Task details. Every record must be given again word for word; no picture belongs in the copy.
=== Records for processing ===
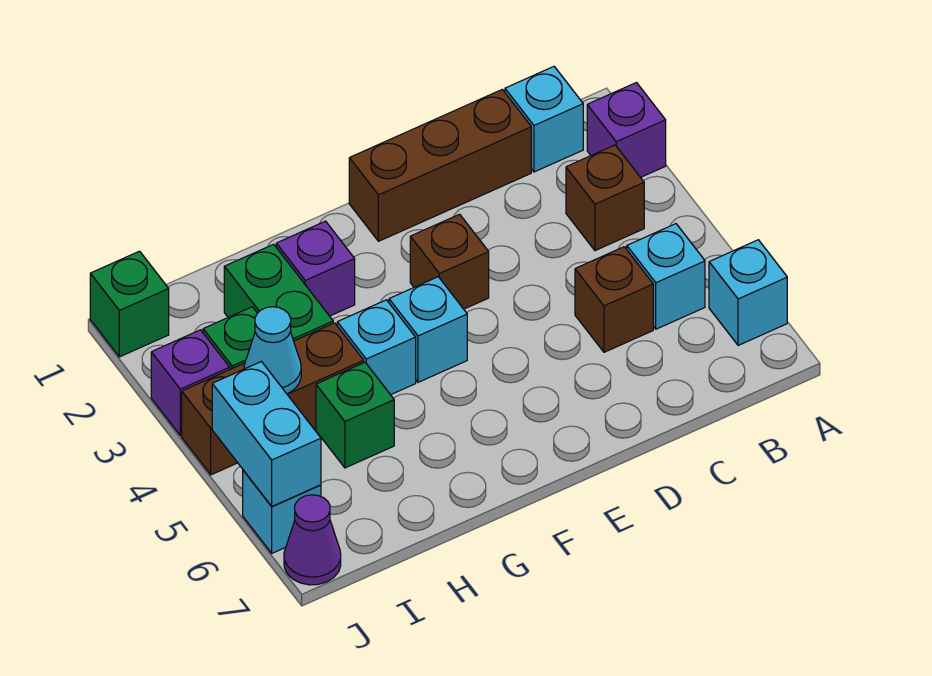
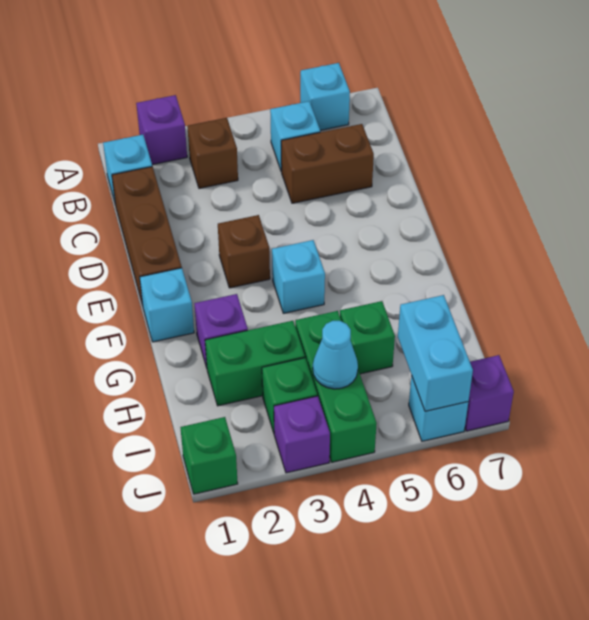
brown brick C5 level 1 -> brown brick C5:C6 level 1
cyan brick G4 level 1 -> cyan brick F1 level 1
brown brick H4:J4 level 1 -> green brick H4:J4 level 1
cyan brick J5:J6 level 2 -> cyan brick I6:J6 level 2
purple cone J7 level 1 -> purple brick J7 level 1

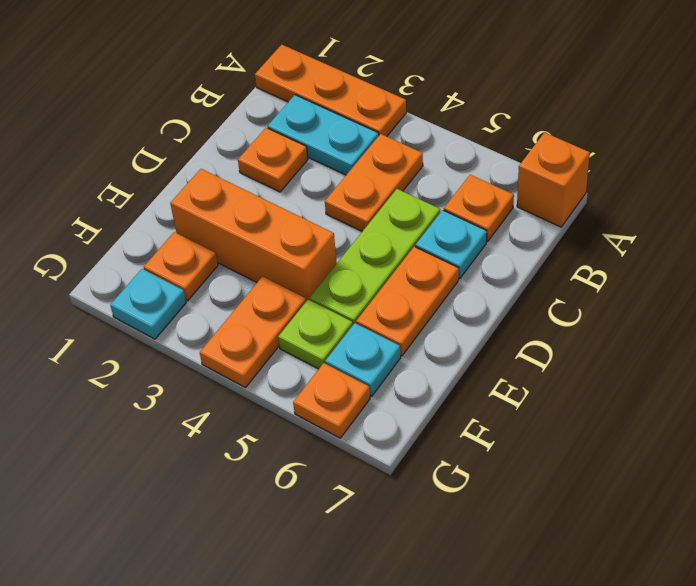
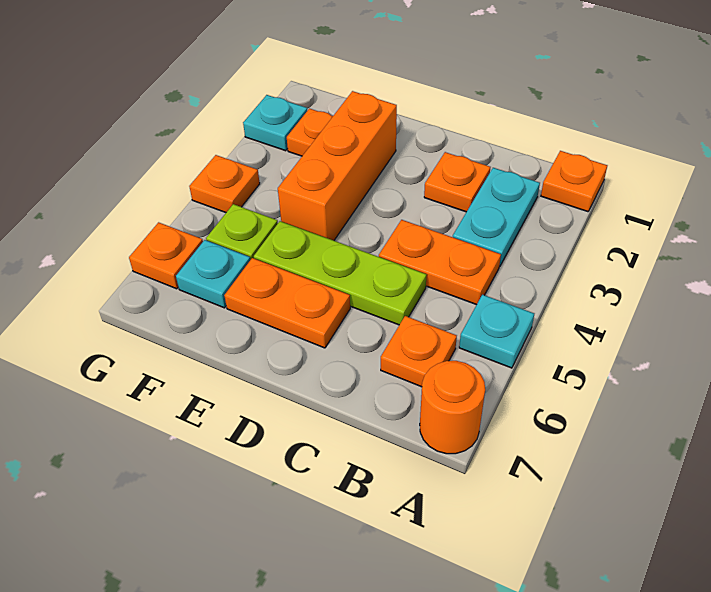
orange plate A1:A3 level 1 -> orange plate A1 level 1
orange brick A7 level 1 -> orange round brick A7 level 1
cyan plate C6 level 1 -> cyan plate A5 level 1
orange plate F4:G4 level 1 -> orange plate G4 level 1

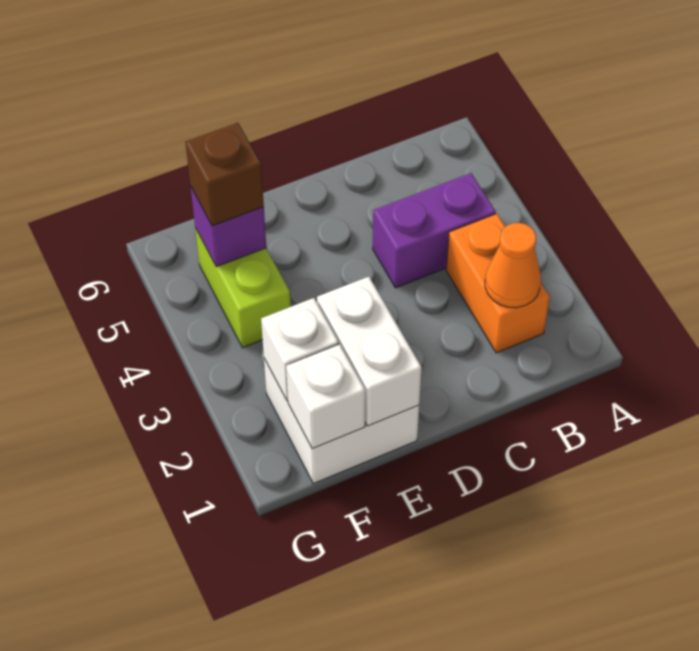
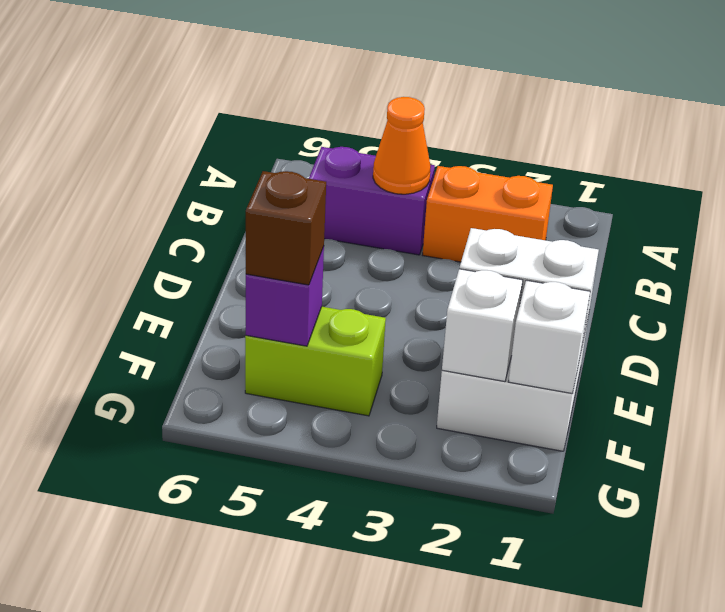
orange cone B2 level 2 -> orange cone B4 level 2
purple brick B4:C4 level 1 -> purple brick B4:B5 level 1

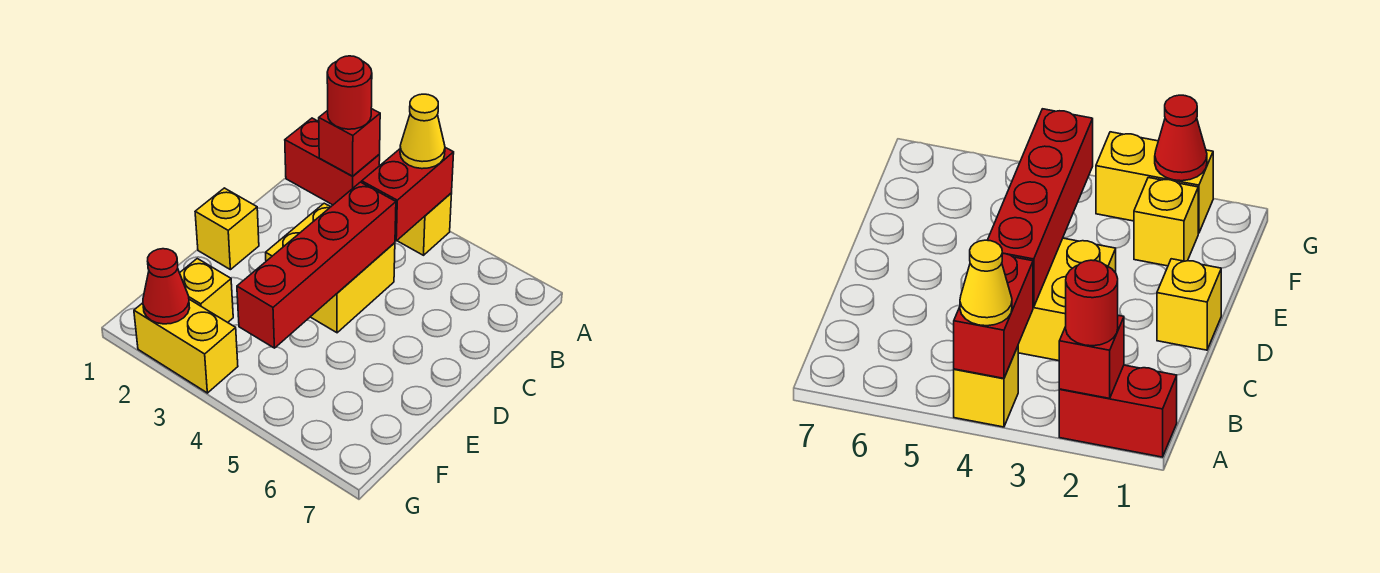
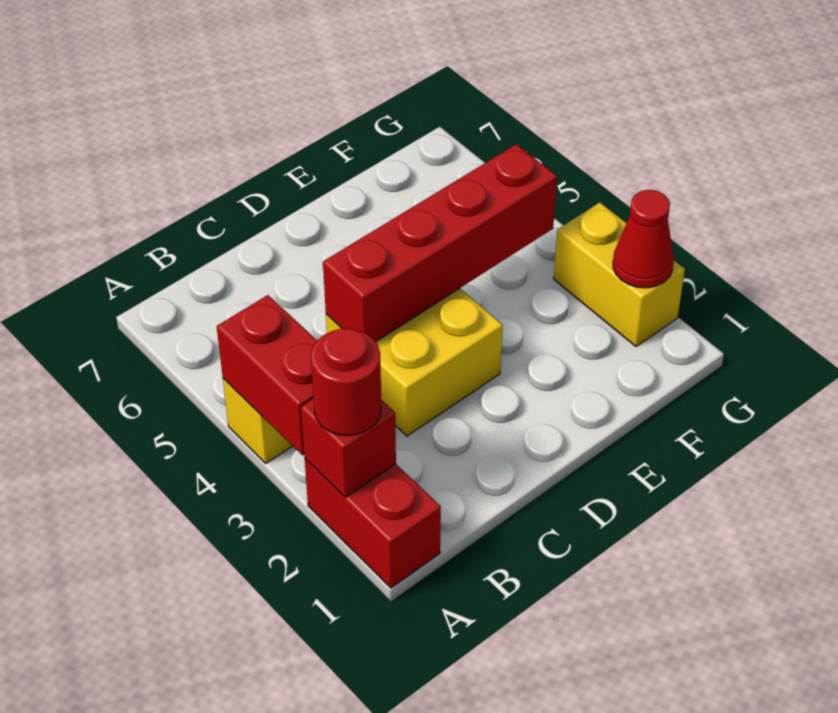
red brick A4:B4 level 2 -> red brick A3:A4 level 2
yellow cone A4 level 3 -> none
yellow brick D1 level 1 -> none
yellow brick F2 level 1 -> none

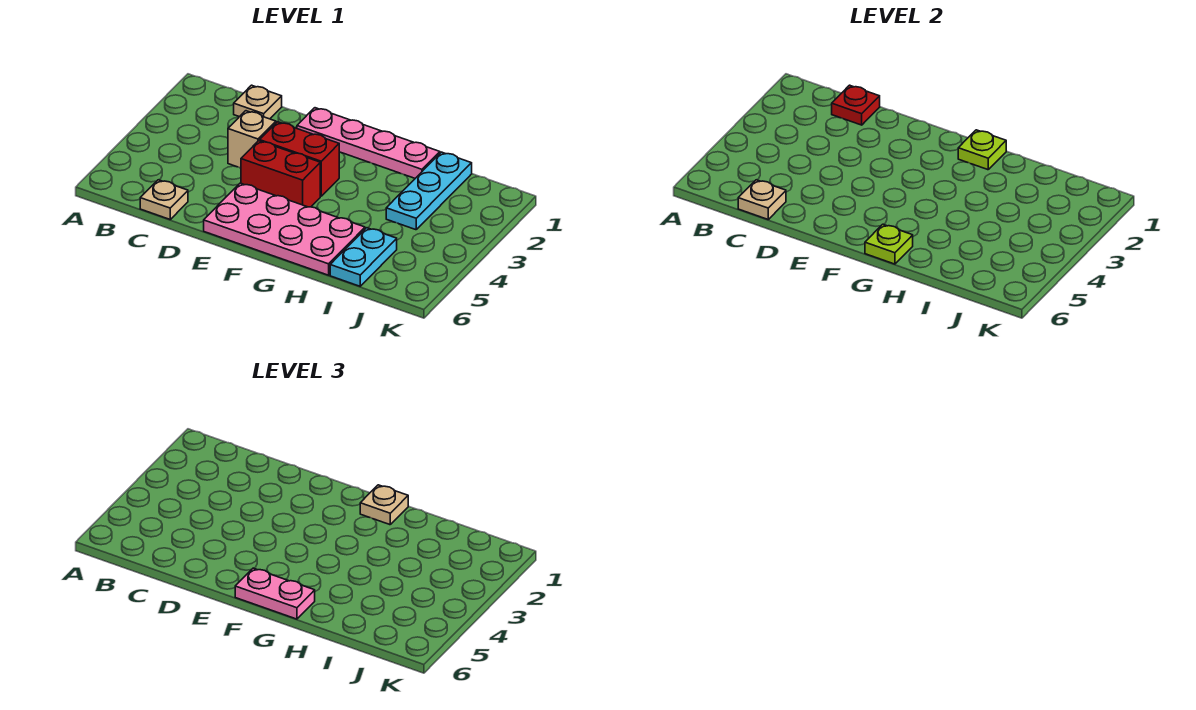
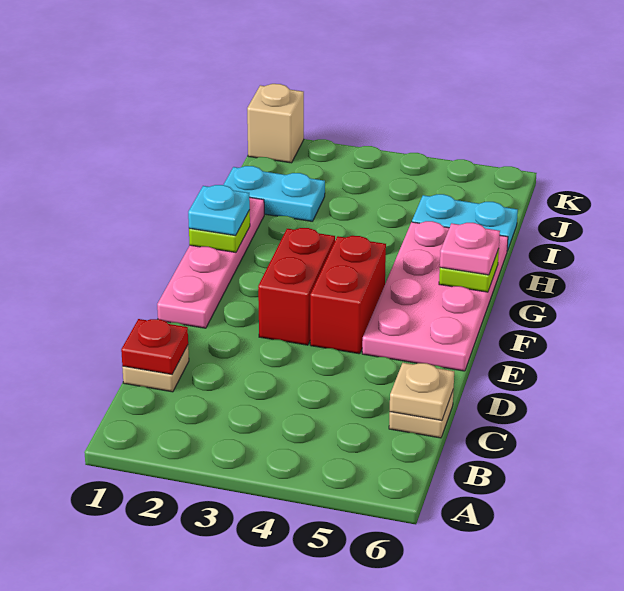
tan brick D3 level 1 -> tan brick K1 level 1
pink plate F6:G6 level 3 -> pink plate G6 level 3
tan plate G1 level 3 -> cyan plate G1 level 3
cyan plate I1:I3 level 1 -> cyan plate I1:I2 level 1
===
Response area.
brown brick C5 level 1 -> brown brick C5:C6 level 1
cyan brick G4 level 1 -> cyan brick F1 level 1
brown brick H4:J4 level 1 -> green brick H4:J4 level 1
cyan brick J5:J6 level 2 -> cyan brick I6:J6 level 2
purple cone J7 level 1 -> purple brick J7 level 1

orange plate A1:A3 level 1 -> orange plate A1 level 1
orange brick A7 level 1 -> orange round brick A7 level 1
cyan plate C6 level 1 -> cyan plate A5 level 1
orange plate F4:G4 level 1 -> orange plate G4 level 1

orange cone B2 level 2 -> orange cone B4 level 2
purple brick B4:C4 level 1 -> purple brick B4:B5 level 1

red brick A4:B4 level 2 -> red brick A3:A4 level 2
yellow cone A4 level 3 -> none
yellow brick D1 level 1 -> none
yellow brick F2 level 1 -> none

tan brick D3 level 1 -> tan brick K1 level 1
pink plate F6:G6 level 3 -> pink plate G6 level 3
tan plate G1 level 3 -> cyan plate G1 level 3
cyan plate I1:I3 level 1 -> cyan plate I1:I2 level 1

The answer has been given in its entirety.